* **DESCRIPTION OF THE TASK**:
Search the listing below for the string "purple", then copy every line it appears in.

* **DATA PROVIDED**:

+++

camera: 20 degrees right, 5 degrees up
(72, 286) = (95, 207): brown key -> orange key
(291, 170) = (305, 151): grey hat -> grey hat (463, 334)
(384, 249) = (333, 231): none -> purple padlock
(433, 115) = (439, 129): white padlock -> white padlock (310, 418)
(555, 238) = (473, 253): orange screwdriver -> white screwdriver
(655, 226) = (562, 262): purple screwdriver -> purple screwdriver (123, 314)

+++

* **TASK RESULT**:
(384, 249) = (333, 231): none -> purple padlock
(655, 226) = (562, 262): purple screwdriver -> purple screwdriver (123, 314)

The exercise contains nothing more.